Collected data
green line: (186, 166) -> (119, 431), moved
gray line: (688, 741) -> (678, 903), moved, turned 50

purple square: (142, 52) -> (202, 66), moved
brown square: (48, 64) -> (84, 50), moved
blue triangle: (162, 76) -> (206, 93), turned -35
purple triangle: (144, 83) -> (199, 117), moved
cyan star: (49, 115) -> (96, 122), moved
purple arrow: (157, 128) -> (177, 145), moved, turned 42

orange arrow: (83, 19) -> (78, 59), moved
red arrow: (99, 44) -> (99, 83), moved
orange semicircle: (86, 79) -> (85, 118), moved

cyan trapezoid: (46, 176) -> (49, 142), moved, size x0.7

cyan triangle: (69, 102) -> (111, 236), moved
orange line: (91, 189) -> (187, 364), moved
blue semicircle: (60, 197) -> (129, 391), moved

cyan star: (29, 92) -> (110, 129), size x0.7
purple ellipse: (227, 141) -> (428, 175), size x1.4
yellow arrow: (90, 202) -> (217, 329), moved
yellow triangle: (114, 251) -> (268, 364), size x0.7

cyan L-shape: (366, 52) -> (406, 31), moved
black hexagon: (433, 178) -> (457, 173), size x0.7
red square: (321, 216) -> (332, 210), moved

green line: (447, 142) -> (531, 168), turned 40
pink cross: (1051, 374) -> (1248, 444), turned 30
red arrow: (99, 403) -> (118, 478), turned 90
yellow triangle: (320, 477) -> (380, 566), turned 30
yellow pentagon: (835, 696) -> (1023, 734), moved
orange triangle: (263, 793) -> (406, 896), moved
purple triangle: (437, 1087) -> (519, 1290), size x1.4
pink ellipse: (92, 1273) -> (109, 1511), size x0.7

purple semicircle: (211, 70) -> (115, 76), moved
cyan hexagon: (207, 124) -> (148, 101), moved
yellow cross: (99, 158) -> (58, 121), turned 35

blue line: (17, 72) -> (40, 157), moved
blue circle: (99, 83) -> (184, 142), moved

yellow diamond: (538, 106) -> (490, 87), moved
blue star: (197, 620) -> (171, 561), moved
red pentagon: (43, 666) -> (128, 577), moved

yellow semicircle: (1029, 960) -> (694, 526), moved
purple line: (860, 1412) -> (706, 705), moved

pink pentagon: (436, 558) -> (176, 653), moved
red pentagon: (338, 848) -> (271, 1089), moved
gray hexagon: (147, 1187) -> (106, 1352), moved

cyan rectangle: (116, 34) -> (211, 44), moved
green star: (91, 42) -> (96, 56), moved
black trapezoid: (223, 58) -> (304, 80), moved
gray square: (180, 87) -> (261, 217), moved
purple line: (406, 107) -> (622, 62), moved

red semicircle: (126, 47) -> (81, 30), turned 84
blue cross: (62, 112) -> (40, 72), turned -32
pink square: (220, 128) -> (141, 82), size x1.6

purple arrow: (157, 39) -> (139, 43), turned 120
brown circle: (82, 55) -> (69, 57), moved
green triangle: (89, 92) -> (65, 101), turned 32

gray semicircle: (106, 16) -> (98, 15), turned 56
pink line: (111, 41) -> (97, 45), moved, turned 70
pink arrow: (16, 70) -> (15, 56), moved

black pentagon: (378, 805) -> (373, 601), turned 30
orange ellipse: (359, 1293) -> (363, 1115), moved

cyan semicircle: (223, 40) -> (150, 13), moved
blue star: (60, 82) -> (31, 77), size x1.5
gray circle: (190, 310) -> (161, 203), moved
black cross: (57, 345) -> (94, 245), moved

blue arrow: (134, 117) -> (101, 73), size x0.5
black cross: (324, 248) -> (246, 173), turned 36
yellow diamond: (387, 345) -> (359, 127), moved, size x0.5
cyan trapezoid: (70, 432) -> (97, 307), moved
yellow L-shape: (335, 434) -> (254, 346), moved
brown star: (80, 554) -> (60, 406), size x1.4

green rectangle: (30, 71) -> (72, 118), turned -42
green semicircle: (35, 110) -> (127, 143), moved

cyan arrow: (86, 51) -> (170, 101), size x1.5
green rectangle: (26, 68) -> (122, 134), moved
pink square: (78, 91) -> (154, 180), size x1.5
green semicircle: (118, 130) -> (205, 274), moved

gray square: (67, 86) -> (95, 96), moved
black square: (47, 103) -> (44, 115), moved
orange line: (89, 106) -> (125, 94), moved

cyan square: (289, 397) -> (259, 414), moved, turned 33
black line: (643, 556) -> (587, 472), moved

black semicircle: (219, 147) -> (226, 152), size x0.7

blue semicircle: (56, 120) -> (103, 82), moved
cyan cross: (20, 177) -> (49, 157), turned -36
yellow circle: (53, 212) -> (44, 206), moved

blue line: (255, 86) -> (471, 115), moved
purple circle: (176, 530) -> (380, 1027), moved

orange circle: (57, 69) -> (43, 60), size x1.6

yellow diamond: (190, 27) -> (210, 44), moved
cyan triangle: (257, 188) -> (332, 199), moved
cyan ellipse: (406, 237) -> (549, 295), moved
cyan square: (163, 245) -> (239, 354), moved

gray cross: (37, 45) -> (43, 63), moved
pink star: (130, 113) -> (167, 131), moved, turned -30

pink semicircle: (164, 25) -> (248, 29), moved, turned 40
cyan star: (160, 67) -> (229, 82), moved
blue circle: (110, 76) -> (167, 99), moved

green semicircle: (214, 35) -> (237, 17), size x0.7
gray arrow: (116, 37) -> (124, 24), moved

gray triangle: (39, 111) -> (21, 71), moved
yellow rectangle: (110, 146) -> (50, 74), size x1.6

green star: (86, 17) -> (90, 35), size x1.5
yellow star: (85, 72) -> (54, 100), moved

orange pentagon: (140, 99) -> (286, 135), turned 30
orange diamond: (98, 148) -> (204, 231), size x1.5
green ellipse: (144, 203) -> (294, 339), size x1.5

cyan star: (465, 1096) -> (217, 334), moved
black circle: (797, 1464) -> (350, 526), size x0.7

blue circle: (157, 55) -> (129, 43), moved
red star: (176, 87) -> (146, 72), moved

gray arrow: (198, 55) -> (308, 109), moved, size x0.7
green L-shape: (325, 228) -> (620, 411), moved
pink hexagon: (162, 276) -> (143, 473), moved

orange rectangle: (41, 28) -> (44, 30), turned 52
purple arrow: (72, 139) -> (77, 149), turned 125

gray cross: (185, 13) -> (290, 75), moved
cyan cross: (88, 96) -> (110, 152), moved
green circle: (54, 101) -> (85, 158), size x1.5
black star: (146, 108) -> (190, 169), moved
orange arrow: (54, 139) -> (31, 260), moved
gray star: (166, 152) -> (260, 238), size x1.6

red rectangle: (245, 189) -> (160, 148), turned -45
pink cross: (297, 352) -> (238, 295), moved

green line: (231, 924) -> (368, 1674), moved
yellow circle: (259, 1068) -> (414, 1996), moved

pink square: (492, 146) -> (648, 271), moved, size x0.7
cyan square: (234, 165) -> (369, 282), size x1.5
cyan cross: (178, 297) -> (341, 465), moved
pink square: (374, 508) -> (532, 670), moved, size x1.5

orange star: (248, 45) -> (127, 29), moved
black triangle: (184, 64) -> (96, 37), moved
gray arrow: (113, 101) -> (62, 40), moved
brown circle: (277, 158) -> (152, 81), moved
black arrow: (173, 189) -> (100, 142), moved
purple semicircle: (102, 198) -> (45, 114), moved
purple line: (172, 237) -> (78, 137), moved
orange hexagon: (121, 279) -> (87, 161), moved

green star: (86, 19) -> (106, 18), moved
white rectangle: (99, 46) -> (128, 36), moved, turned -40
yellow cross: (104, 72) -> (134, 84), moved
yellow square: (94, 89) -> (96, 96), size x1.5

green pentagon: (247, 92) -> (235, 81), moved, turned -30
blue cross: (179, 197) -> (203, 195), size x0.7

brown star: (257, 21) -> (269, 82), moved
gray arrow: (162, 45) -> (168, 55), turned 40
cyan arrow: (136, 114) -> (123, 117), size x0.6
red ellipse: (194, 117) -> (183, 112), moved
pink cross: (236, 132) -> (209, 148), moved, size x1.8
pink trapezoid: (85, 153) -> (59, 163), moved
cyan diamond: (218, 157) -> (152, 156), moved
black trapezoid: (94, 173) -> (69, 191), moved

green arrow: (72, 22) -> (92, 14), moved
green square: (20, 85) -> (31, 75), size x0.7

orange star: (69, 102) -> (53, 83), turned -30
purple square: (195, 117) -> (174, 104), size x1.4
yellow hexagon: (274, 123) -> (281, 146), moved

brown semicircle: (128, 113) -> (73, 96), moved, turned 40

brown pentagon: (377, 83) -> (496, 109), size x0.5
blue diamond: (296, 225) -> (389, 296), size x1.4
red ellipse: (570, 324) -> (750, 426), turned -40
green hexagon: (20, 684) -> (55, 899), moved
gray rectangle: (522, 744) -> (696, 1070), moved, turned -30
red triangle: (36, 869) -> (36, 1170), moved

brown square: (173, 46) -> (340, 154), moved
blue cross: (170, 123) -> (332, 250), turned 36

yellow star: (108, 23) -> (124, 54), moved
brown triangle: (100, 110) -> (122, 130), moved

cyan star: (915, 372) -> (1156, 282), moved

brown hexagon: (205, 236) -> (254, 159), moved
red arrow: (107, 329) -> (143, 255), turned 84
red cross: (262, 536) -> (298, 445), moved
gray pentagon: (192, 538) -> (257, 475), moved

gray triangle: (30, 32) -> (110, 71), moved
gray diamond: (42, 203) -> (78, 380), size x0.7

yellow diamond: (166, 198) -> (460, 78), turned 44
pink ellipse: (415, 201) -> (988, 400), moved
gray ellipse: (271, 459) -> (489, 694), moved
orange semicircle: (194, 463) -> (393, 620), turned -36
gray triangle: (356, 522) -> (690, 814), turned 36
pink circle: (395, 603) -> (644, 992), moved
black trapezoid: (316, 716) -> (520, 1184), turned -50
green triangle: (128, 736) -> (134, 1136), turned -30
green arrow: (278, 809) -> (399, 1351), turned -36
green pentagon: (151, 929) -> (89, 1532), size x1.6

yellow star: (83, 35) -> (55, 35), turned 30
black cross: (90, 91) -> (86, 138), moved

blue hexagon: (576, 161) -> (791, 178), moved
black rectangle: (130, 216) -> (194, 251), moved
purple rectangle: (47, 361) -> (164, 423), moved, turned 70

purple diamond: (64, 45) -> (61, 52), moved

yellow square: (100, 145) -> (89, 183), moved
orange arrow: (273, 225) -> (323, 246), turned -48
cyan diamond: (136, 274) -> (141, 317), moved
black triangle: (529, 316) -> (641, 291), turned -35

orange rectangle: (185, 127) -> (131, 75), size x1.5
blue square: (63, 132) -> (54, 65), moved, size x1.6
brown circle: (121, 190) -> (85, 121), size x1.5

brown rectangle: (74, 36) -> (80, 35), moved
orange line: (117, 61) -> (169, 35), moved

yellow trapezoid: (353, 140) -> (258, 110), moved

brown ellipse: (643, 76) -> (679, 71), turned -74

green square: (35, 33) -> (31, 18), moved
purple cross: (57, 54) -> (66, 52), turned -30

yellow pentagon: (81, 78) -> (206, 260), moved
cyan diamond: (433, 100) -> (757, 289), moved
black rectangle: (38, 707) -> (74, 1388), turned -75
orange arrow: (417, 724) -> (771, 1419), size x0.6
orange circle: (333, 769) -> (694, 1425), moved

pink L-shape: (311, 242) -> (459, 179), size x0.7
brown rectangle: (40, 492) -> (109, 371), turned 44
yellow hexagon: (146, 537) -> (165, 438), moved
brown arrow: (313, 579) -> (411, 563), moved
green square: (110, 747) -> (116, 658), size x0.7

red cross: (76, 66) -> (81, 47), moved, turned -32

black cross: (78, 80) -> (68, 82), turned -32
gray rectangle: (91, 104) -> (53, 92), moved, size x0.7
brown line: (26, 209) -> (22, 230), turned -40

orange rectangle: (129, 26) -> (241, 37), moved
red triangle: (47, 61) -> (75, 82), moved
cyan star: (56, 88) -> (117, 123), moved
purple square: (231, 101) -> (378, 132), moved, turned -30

Required work: Transcribe the lines above between the line holding "gray triangle: (30, 32) -> (110, 71), moved" and the line holding "pink circle: (395, 603) -> (644, 992), moved", inclusive, exactly as they stand and with nothing added.

Solution for this task:
gray triangle: (30, 32) -> (110, 71), moved
gray diamond: (42, 203) -> (78, 380), size x0.7

yellow diamond: (166, 198) -> (460, 78), turned 44
pink ellipse: (415, 201) -> (988, 400), moved
gray ellipse: (271, 459) -> (489, 694), moved
orange semicircle: (194, 463) -> (393, 620), turned -36
gray triangle: (356, 522) -> (690, 814), turned 36
pink circle: (395, 603) -> (644, 992), moved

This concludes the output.